(Beginning of Data for this exercise)

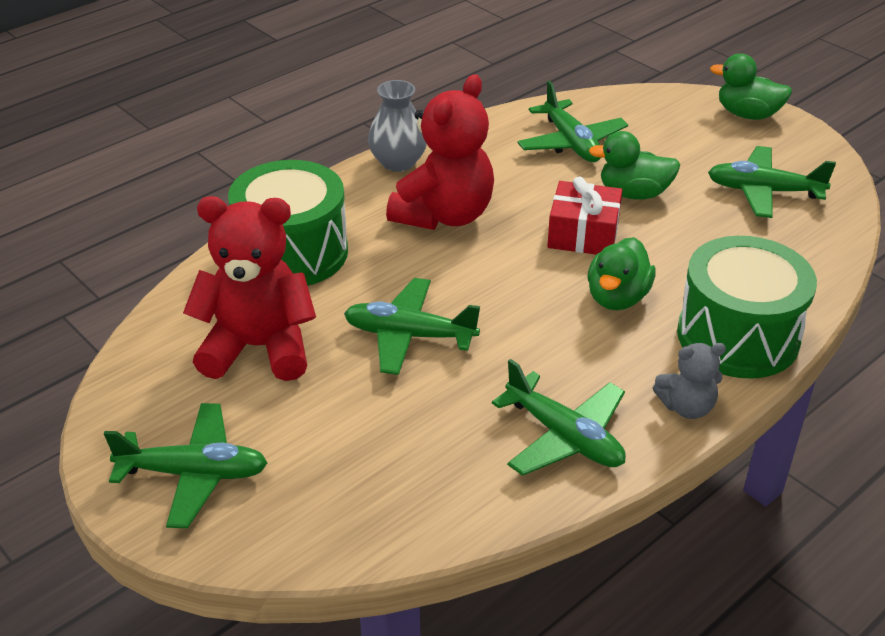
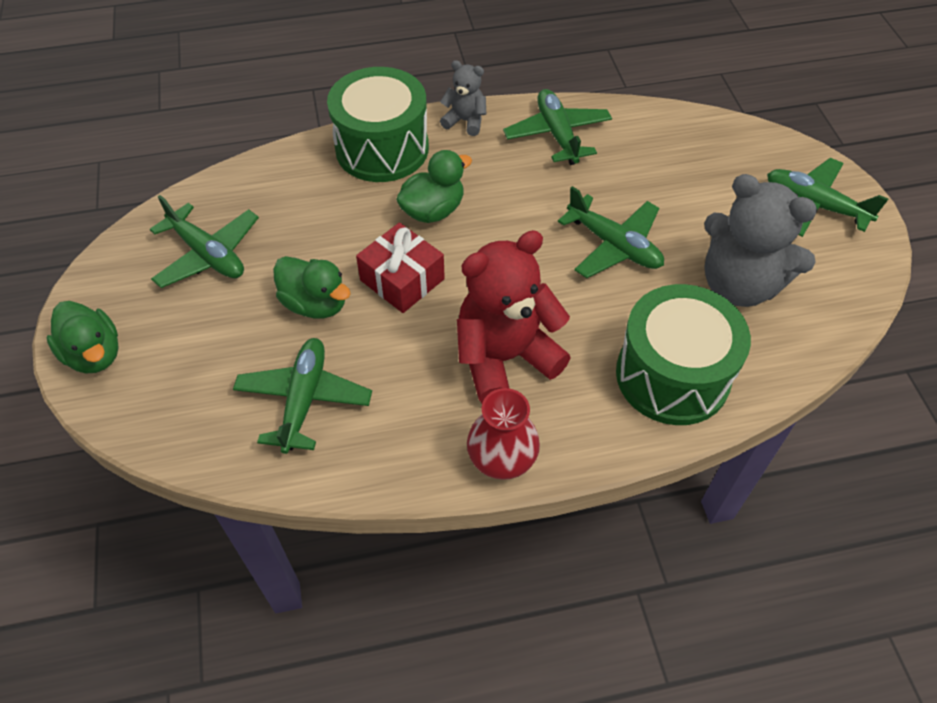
camera: 150 degrees left, 15 degrees up
red teddy bear [183,196,316,381] -> grey teddy bear [704,174,818,307]
grey vase [368,80,427,172] -> red vase [467,388,540,480]

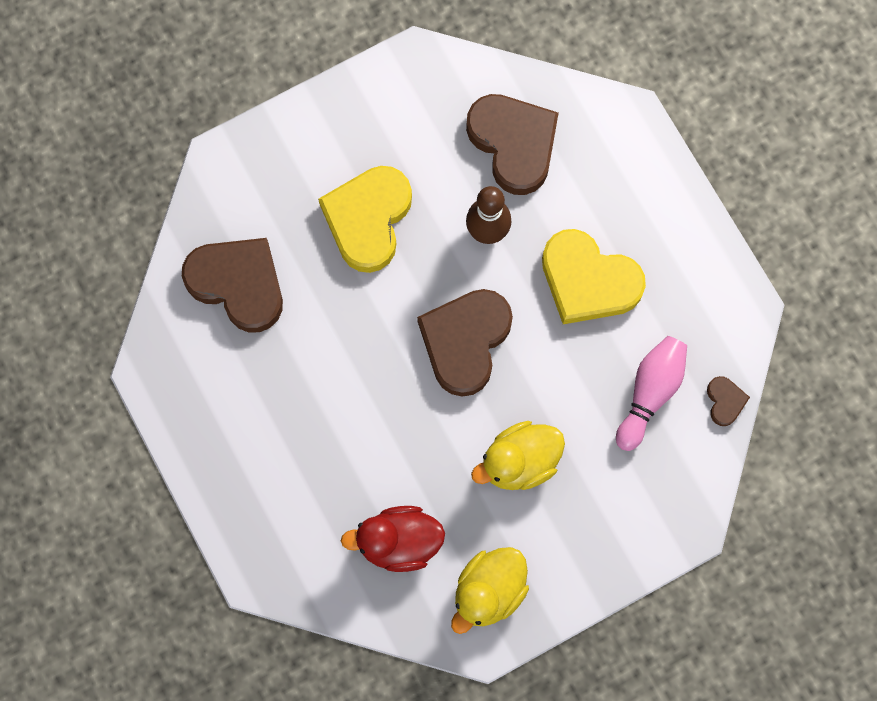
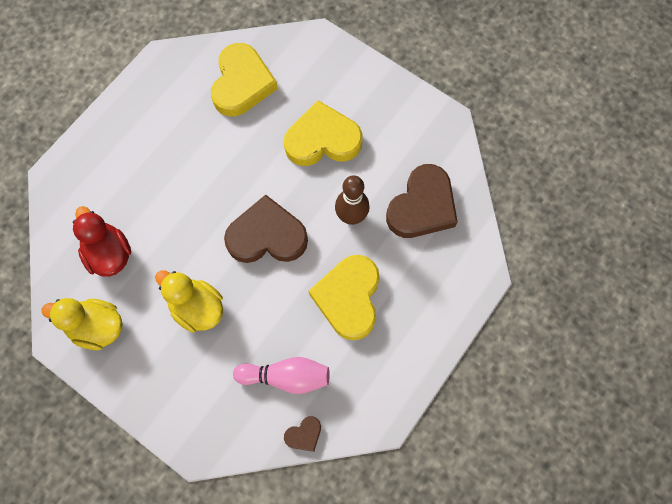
camera: 65 degrees right, 5 degrees down
brown heart [182,238,283,332] -> yellow heart [211,43,278,117]

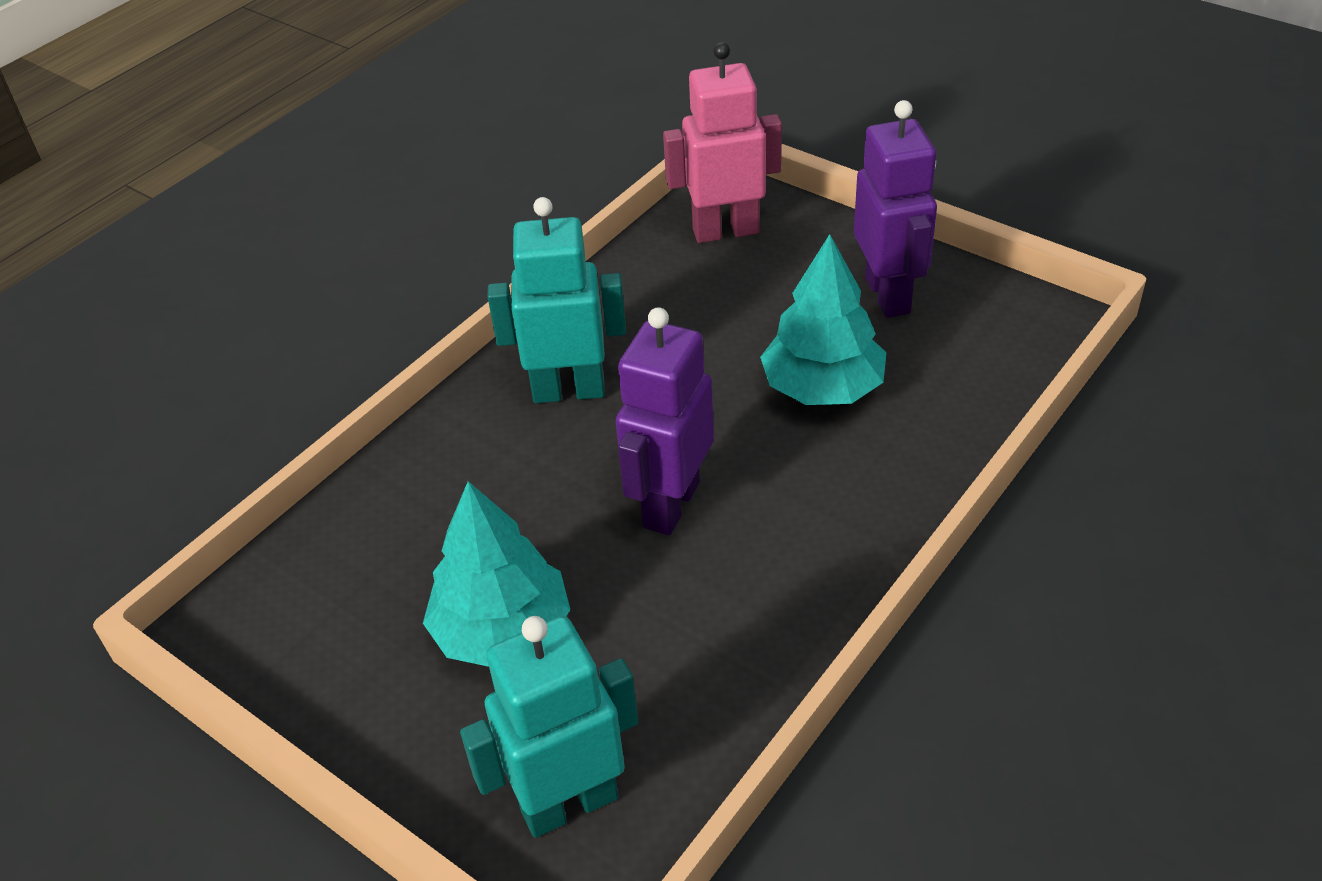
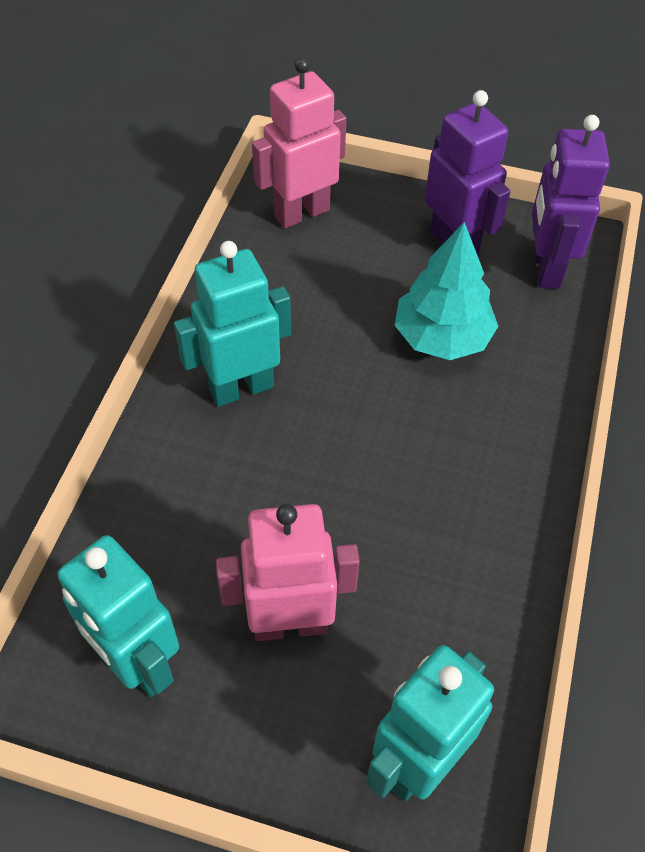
camera: 25 degrees left, 10 degrees up
turquoise tree [423,481,570,667] -> pink robot [216,504,360,641]
purple robot [616,307,714,535] -> purple robot moved to [532,115,610,289]
none -> turquoise robot [57,535,179,697]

(End of Data for this exercise)

__Aim of the task__. Go through the entries above and count the lines with the word "degrees", then give only that number.

__Output of the task__. 3